+++ DATASET EXTRACT +++
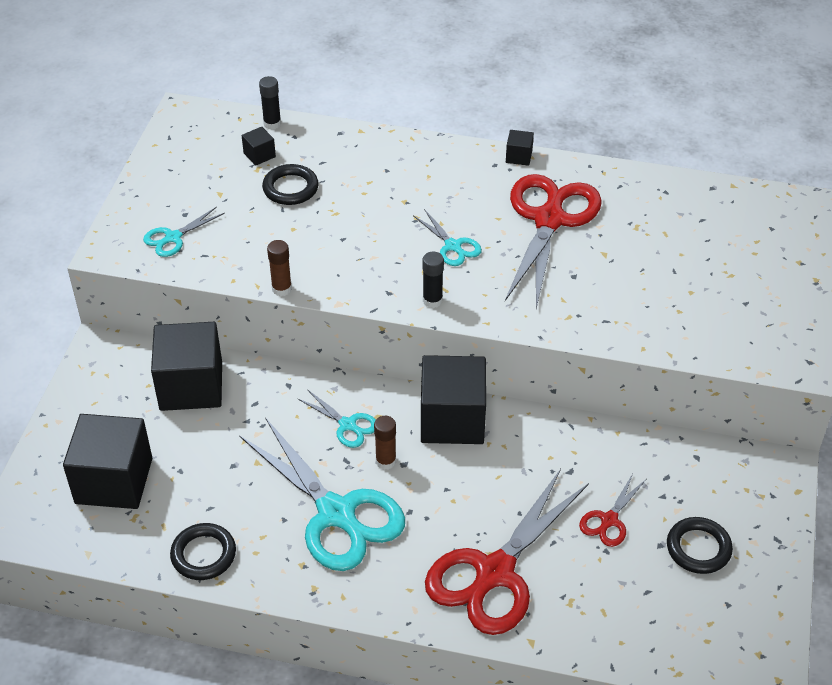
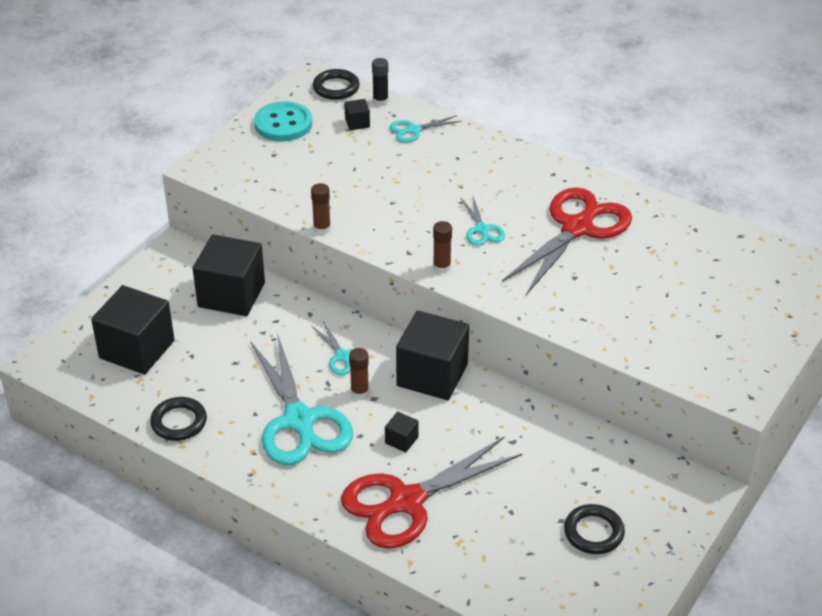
camera: 20 degrees right, 5 degrees down
turquoise scissors [143,207,225,257] -> turquoise scissors moved to [390,115,461,142]
black ring [262,164,319,205] -> black ring moved to [313,69,360,100]
black glue stick [422,252,444,308] -> brown glue stick [433,221,452,273]
black cube [506,130,534,166] -> black cube moved to [385,412,419,452]
red scissors [579,473,646,547] -> none
none -> turquoise button [254,101,312,141]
+++
WORK INSTRUCTION => Write out every line, unchanged, from the one containing "black ring [262,164,319,205]" through the closing line of the data.

RESULT FOR THIS TASK =>
black ring [262,164,319,205] -> black ring moved to [313,69,360,100]
black glue stick [422,252,444,308] -> brown glue stick [433,221,452,273]
black cube [506,130,534,166] -> black cube moved to [385,412,419,452]
red scissors [579,473,646,547] -> none
none -> turquoise button [254,101,312,141]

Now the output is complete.